*** Dataset records ***

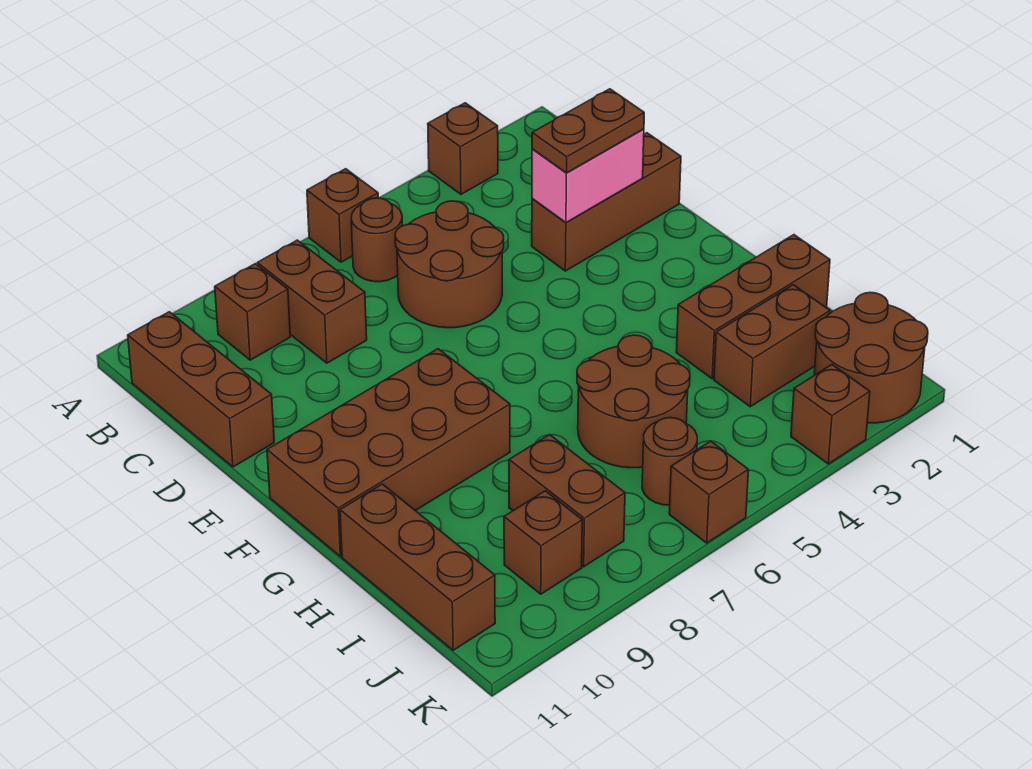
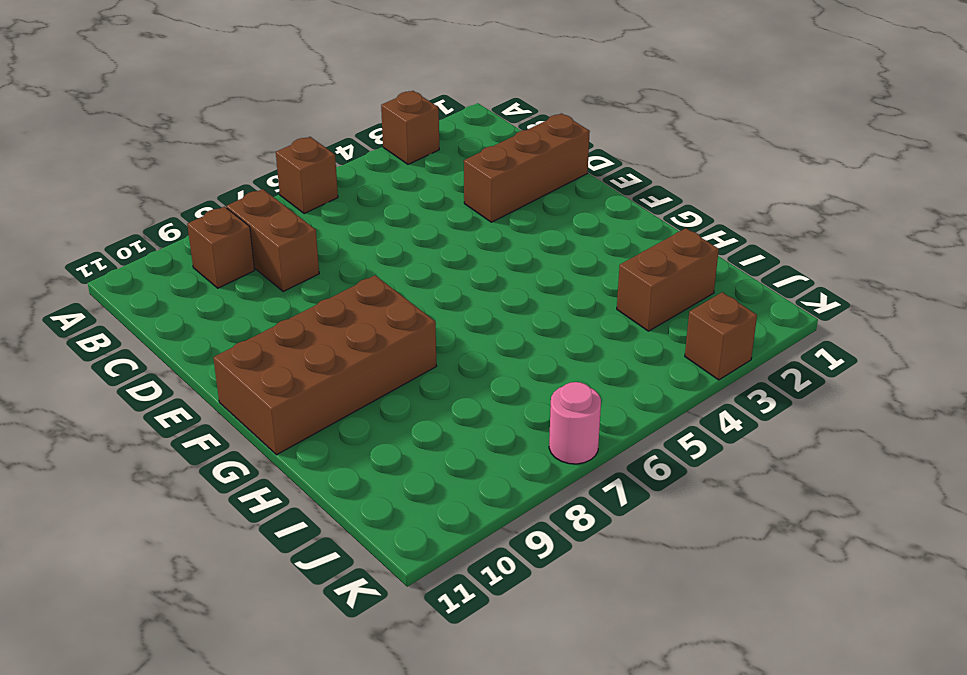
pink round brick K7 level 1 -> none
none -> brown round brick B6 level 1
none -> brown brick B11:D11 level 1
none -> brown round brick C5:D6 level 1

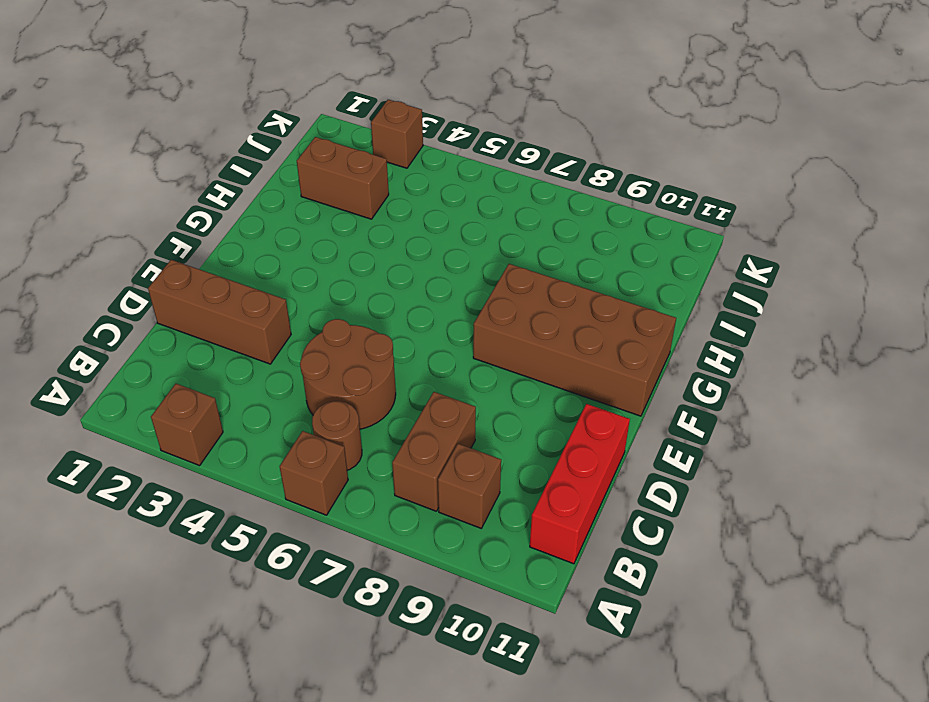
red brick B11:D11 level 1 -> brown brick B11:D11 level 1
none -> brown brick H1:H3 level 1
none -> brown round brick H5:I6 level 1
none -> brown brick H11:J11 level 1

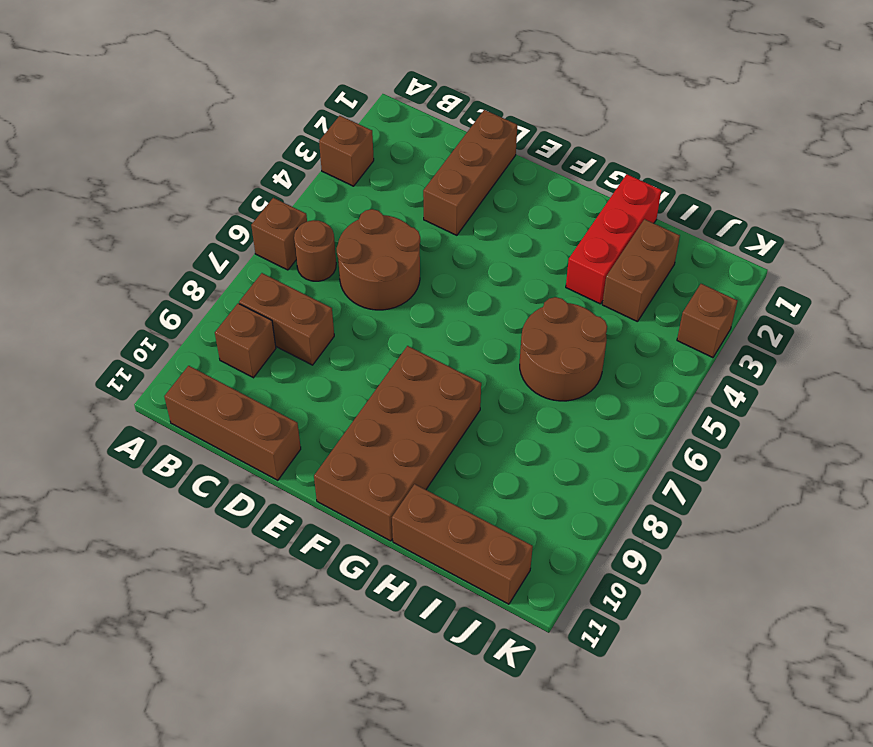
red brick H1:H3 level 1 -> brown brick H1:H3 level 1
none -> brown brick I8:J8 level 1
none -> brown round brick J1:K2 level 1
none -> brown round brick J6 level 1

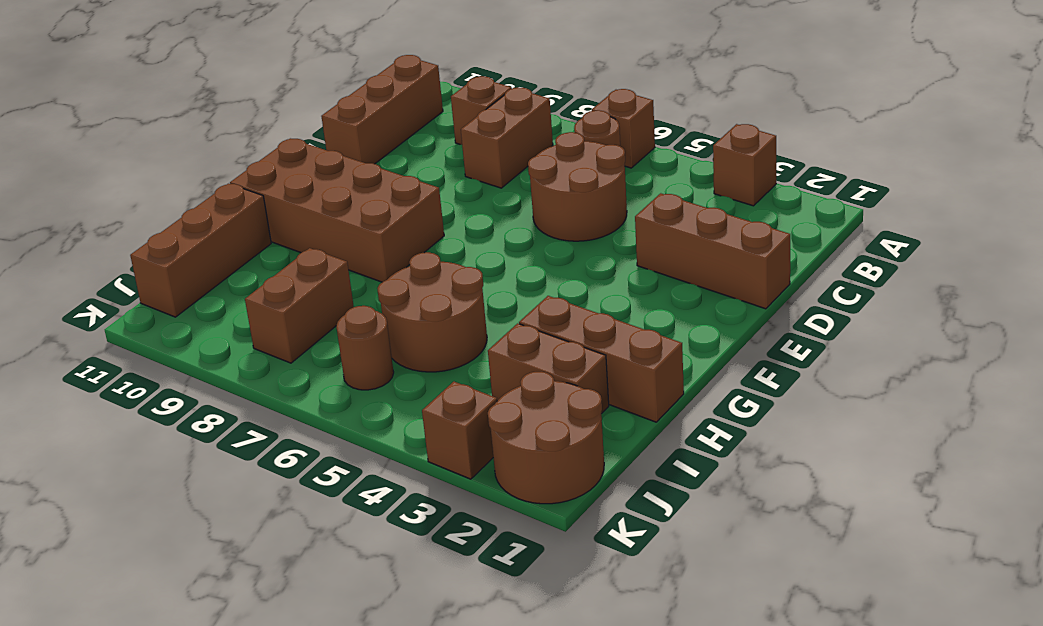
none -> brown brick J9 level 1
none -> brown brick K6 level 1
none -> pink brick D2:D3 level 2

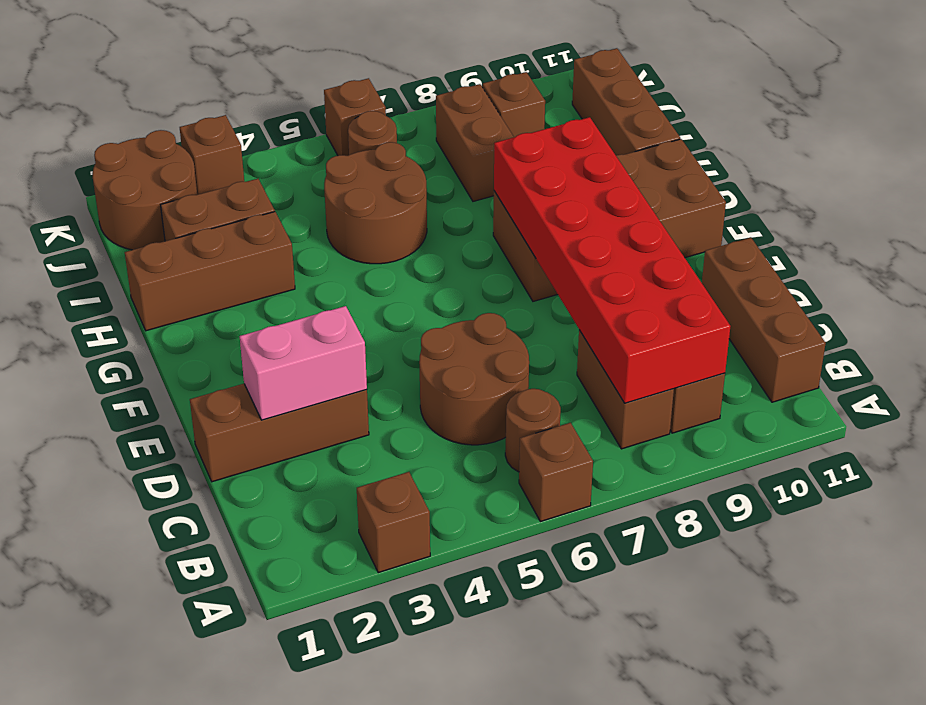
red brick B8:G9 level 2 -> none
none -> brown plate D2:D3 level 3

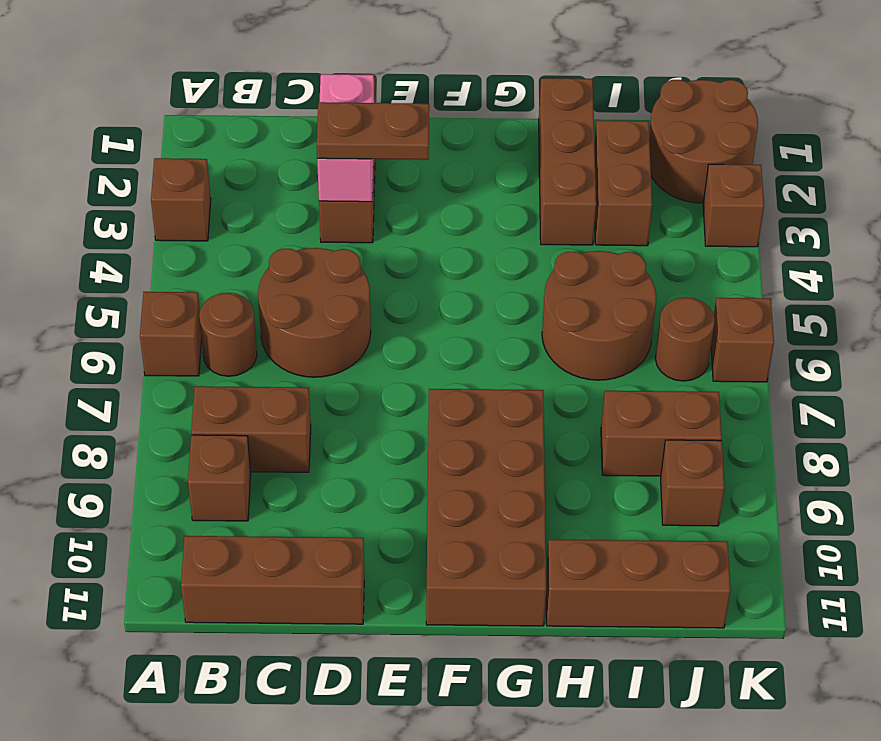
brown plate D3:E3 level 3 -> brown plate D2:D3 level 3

*** End of Dataset records ***
*** Dataset records ***

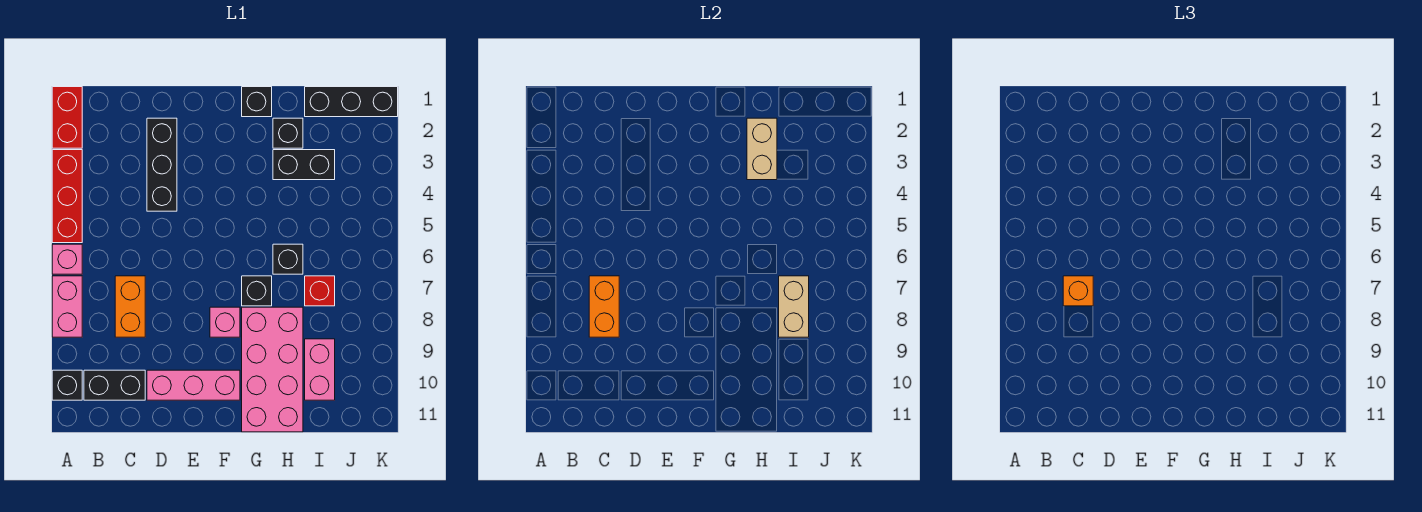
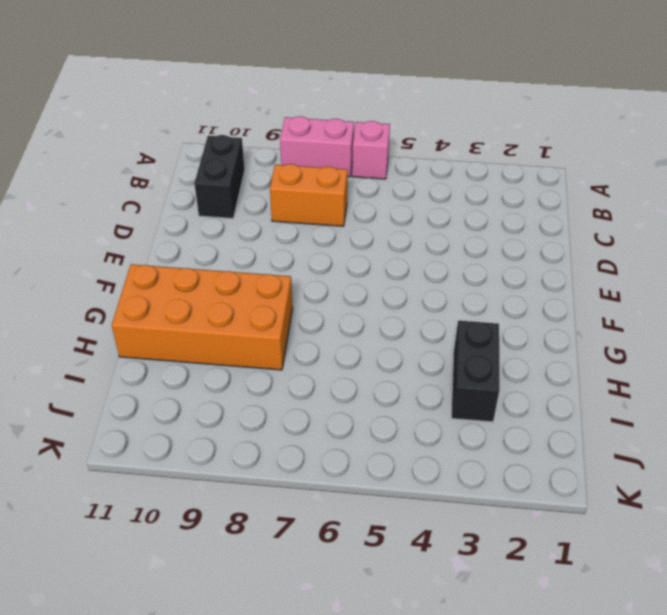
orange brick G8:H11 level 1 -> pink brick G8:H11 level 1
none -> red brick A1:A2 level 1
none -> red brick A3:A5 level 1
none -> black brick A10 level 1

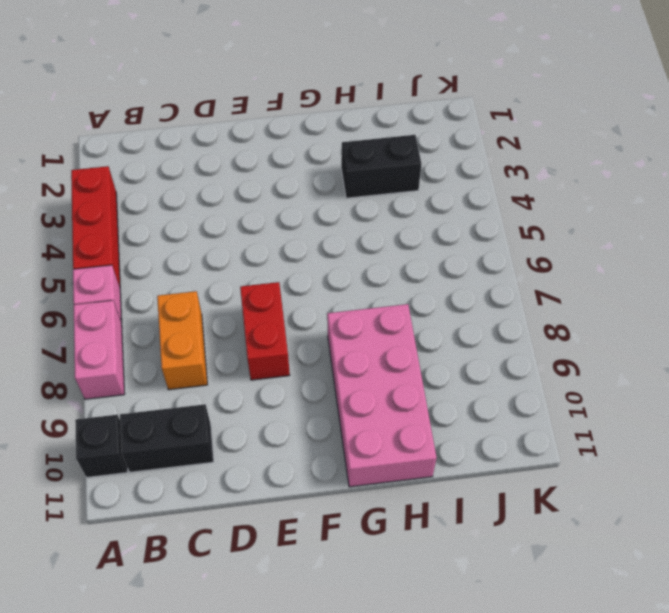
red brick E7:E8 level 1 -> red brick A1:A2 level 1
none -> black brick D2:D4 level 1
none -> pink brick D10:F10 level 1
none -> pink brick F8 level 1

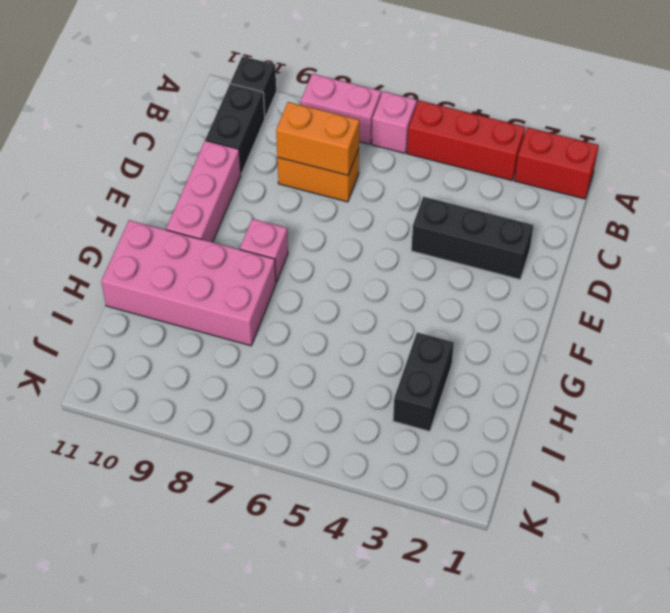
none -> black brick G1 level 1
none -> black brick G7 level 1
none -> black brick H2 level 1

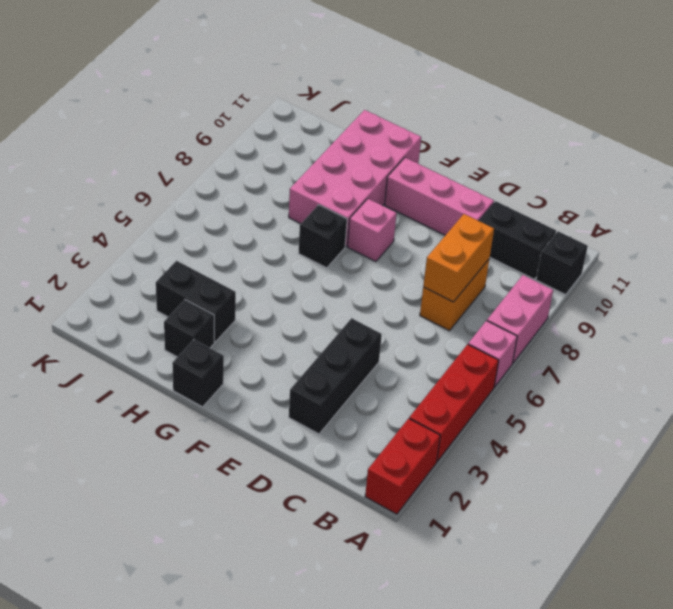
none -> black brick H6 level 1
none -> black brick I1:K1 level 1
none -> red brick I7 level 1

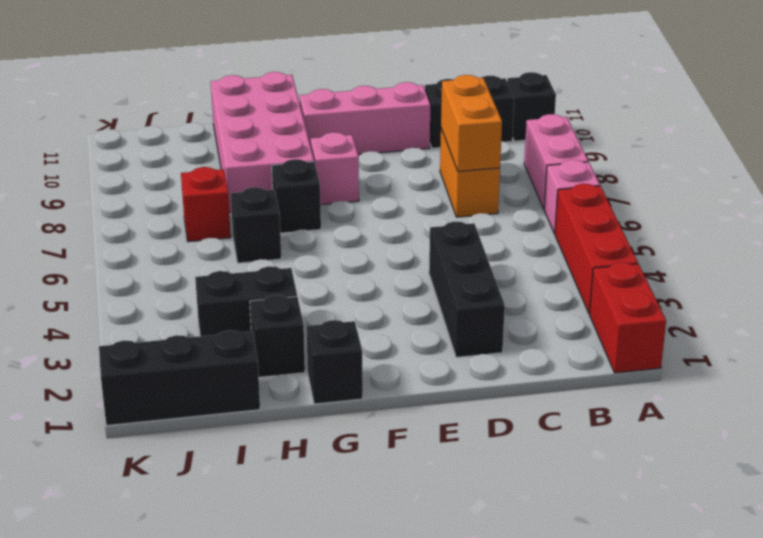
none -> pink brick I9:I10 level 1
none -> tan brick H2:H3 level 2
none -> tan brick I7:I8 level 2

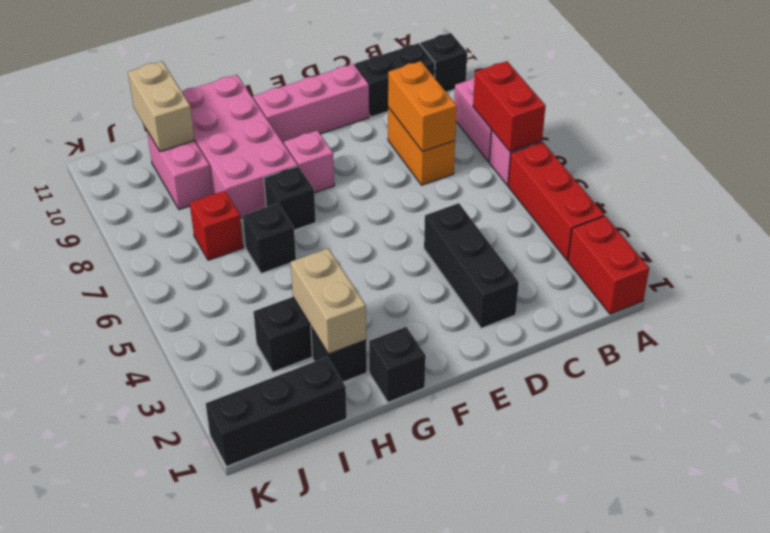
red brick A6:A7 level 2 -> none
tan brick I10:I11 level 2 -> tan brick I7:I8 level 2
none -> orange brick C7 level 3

*** End of Dataset records ***

## Exercise details
With the pictures left out, write out exactly the lines above from the one containing "none -> brown round brick B6 level 1" through the one containing "none -> brown brick H11:J11 level 1".

## Solution to the exercise
none -> brown round brick B6 level 1
none -> brown brick B11:D11 level 1
none -> brown round brick C5:D6 level 1

red brick B11:D11 level 1 -> brown brick B11:D11 level 1
none -> brown brick H1:H3 level 1
none -> brown round brick H5:I6 level 1
none -> brown brick H11:J11 level 1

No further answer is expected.